Task brief — Repeat verbatim the lines of the data below, beginning with the line containing "Mask every instance" and continuing to the end.

Dataset content —
---+---

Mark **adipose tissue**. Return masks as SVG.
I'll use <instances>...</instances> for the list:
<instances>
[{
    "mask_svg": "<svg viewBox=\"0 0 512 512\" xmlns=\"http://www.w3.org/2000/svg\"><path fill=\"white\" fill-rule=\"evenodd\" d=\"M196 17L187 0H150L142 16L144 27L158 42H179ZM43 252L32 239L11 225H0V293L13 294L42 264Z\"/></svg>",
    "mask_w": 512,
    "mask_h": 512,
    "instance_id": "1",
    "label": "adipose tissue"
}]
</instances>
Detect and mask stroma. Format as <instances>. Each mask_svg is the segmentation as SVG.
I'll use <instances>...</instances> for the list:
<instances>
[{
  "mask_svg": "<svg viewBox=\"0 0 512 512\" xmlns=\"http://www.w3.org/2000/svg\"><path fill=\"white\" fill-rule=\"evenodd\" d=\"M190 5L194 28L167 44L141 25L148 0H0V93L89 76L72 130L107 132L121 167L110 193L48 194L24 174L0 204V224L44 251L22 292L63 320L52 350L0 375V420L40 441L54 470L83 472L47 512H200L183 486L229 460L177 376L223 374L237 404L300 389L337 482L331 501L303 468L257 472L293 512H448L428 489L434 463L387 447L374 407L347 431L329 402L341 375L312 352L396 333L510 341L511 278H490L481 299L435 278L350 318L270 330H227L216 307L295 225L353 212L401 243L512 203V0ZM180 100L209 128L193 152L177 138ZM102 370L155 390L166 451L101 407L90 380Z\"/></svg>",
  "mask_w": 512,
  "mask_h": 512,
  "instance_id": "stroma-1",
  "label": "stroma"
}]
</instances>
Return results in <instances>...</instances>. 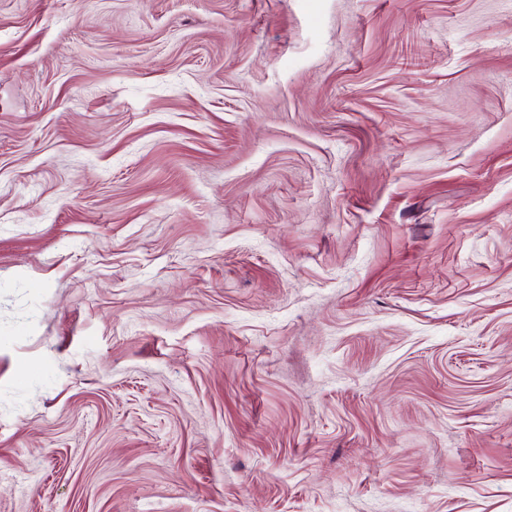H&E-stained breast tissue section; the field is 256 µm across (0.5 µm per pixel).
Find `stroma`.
<instances>
[{"mask_svg": "<svg viewBox=\"0 0 512 512\" xmlns=\"http://www.w3.org/2000/svg\"><path fill=\"white\" fill-rule=\"evenodd\" d=\"M0 512H512V0H0Z\"/></svg>", "mask_w": 512, "mask_h": 512, "instance_id": "obj_1", "label": "stroma"}]
</instances>
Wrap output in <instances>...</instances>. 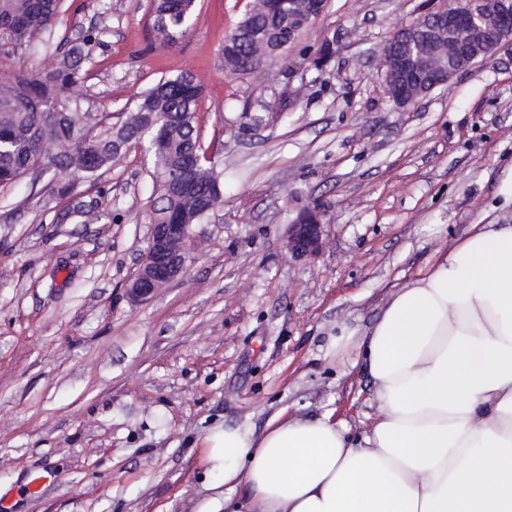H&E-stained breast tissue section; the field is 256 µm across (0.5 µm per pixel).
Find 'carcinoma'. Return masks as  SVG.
I'll return each instance as SVG.
<instances>
[{"label": "carcinoma", "mask_w": 512, "mask_h": 512, "mask_svg": "<svg viewBox=\"0 0 512 512\" xmlns=\"http://www.w3.org/2000/svg\"><path fill=\"white\" fill-rule=\"evenodd\" d=\"M61 0H0V57H10L39 41L40 32L55 24ZM196 9L193 0H154V26L163 34L187 29ZM254 30L268 33V46L288 30V13L271 14L260 7L250 15L239 37L230 39L224 59L234 74L248 73ZM80 80L78 54L67 50L56 69L32 73L15 72L0 90V186L6 187L29 174L46 173L59 166L72 173L74 181L57 187L70 194L76 181H91L133 140L147 145L154 163L153 175L169 176L178 167L189 166V152L199 139L197 105L201 88L192 75L180 74L158 82L139 99L130 118L117 128L110 126L86 139L82 128L88 116L80 112L77 99L63 93ZM220 175L212 166L190 170L187 185L164 201L170 224H183L186 217L196 224L208 216L207 208L221 201Z\"/></svg>", "instance_id": "1"}]
</instances>
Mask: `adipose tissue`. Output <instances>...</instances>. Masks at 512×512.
I'll use <instances>...</instances> for the list:
<instances>
[{"instance_id": "obj_1", "label": "adipose tissue", "mask_w": 512, "mask_h": 512, "mask_svg": "<svg viewBox=\"0 0 512 512\" xmlns=\"http://www.w3.org/2000/svg\"><path fill=\"white\" fill-rule=\"evenodd\" d=\"M376 411L214 429L224 512H512V224H475L354 345Z\"/></svg>"}]
</instances>
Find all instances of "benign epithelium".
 Returning <instances> with one entry per match:
<instances>
[{
    "instance_id": "1",
    "label": "benign epithelium",
    "mask_w": 512,
    "mask_h": 512,
    "mask_svg": "<svg viewBox=\"0 0 512 512\" xmlns=\"http://www.w3.org/2000/svg\"><path fill=\"white\" fill-rule=\"evenodd\" d=\"M327 0H302L288 11V31L315 21ZM512 45V0H446L404 35L396 32L383 48L382 79L392 101L406 106L446 84L454 75L495 58L504 44ZM324 211L303 210L288 225L287 249L294 259L319 254L325 245ZM187 224H166L157 217L142 265L126 292L144 302L187 270L183 243Z\"/></svg>"
}]
</instances>
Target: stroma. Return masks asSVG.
<instances>
[{"label":"stroma","mask_w":512,"mask_h":512,"mask_svg":"<svg viewBox=\"0 0 512 512\" xmlns=\"http://www.w3.org/2000/svg\"><path fill=\"white\" fill-rule=\"evenodd\" d=\"M253 3L196 0L190 29L164 38L150 0H64L47 45L0 58L5 79L82 46L72 92L115 126L160 79L193 74L223 185L189 228L186 273L139 303L126 287L163 205L143 148L64 198L26 180L0 189L9 512H197L216 426L259 431L285 409L360 432L371 408L354 344L389 295L472 225L512 224V50L400 107L382 48L440 0H329L283 56L234 75L224 38ZM314 206L325 246L293 260L287 227Z\"/></svg>","instance_id":"1"}]
</instances>
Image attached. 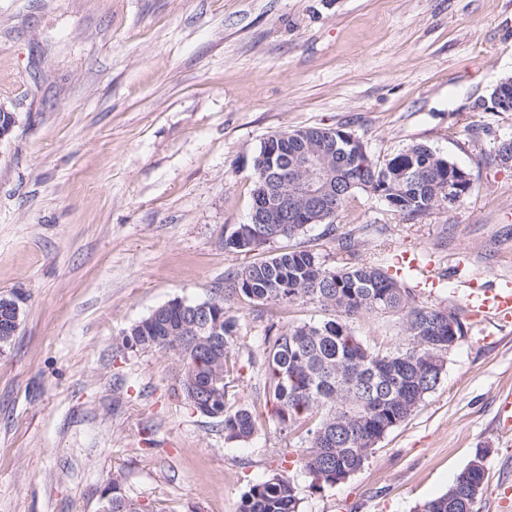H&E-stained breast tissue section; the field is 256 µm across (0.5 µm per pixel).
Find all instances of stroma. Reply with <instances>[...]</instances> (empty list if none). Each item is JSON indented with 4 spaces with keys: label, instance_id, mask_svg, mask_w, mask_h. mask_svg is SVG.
<instances>
[{
    "label": "stroma",
    "instance_id": "stroma-1",
    "mask_svg": "<svg viewBox=\"0 0 512 512\" xmlns=\"http://www.w3.org/2000/svg\"><path fill=\"white\" fill-rule=\"evenodd\" d=\"M512 0H0V295L23 317L0 352V512H96L120 477L141 512H240L259 480L290 476L302 512H415L486 449L477 512H512V316L473 314L469 280H512ZM345 129L385 162L423 144L468 170L473 192L418 220L356 192L337 233L316 225L251 252L253 159L271 133ZM384 269L408 252L418 305L454 310L464 335L441 384L350 480L314 492L301 444L276 430L258 340L270 325L324 320L314 304L232 301V402L258 428L229 442L193 413L177 356L127 349L130 327L179 299L222 295L224 277L337 236ZM369 347H406L398 316L356 320Z\"/></svg>",
    "mask_w": 512,
    "mask_h": 512
}]
</instances>
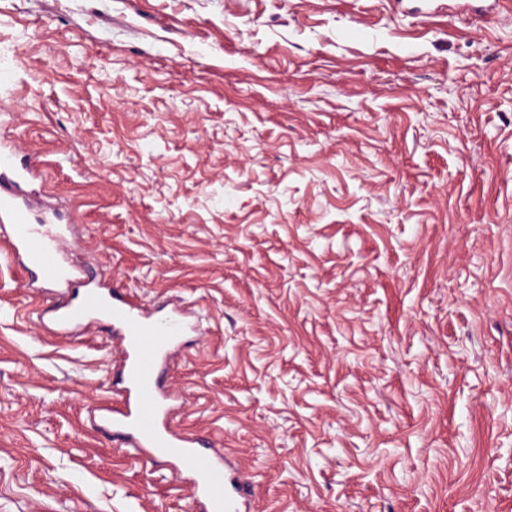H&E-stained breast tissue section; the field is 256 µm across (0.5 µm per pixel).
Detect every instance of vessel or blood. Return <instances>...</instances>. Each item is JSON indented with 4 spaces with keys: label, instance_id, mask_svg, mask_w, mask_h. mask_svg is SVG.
<instances>
[{
    "label": "vessel or blood",
    "instance_id": "obj_1",
    "mask_svg": "<svg viewBox=\"0 0 512 512\" xmlns=\"http://www.w3.org/2000/svg\"><path fill=\"white\" fill-rule=\"evenodd\" d=\"M20 150L16 142L0 144V223L10 225L14 254L24 256L37 278L71 286L69 298L54 308L59 334L107 317L118 346L116 386L122 404L106 408L104 428L134 455L173 459L177 471L190 477L204 512H247L248 490L229 476L226 458L201 454L191 437L170 426L173 408L163 389V374L174 348L197 331V324L176 305L146 310L119 287L74 290V283L83 278L82 269L58 260L46 225L31 223L26 207L18 202L40 168L39 162L20 158Z\"/></svg>",
    "mask_w": 512,
    "mask_h": 512
}]
</instances>
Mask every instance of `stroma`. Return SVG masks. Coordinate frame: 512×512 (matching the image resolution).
I'll use <instances>...</instances> for the list:
<instances>
[{
    "instance_id": "35a3bbf8",
    "label": "stroma",
    "mask_w": 512,
    "mask_h": 512,
    "mask_svg": "<svg viewBox=\"0 0 512 512\" xmlns=\"http://www.w3.org/2000/svg\"><path fill=\"white\" fill-rule=\"evenodd\" d=\"M0 110L66 259L196 312L172 425L252 512H512V0H0ZM8 240L0 512H199Z\"/></svg>"
}]
</instances>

---+---

Exercise output —
Mask every instance of `stroma`. Return SVG masks. Coordinate frame: 512×512 (matching the image resolution).
I'll use <instances>...</instances> for the list:
<instances>
[{
    "instance_id": "35a3bbf8",
    "label": "stroma",
    "mask_w": 512,
    "mask_h": 512,
    "mask_svg": "<svg viewBox=\"0 0 512 512\" xmlns=\"http://www.w3.org/2000/svg\"><path fill=\"white\" fill-rule=\"evenodd\" d=\"M0 110L66 259L196 312L172 425L252 512H512V0H0ZM8 240L0 512H199Z\"/></svg>"
}]
</instances>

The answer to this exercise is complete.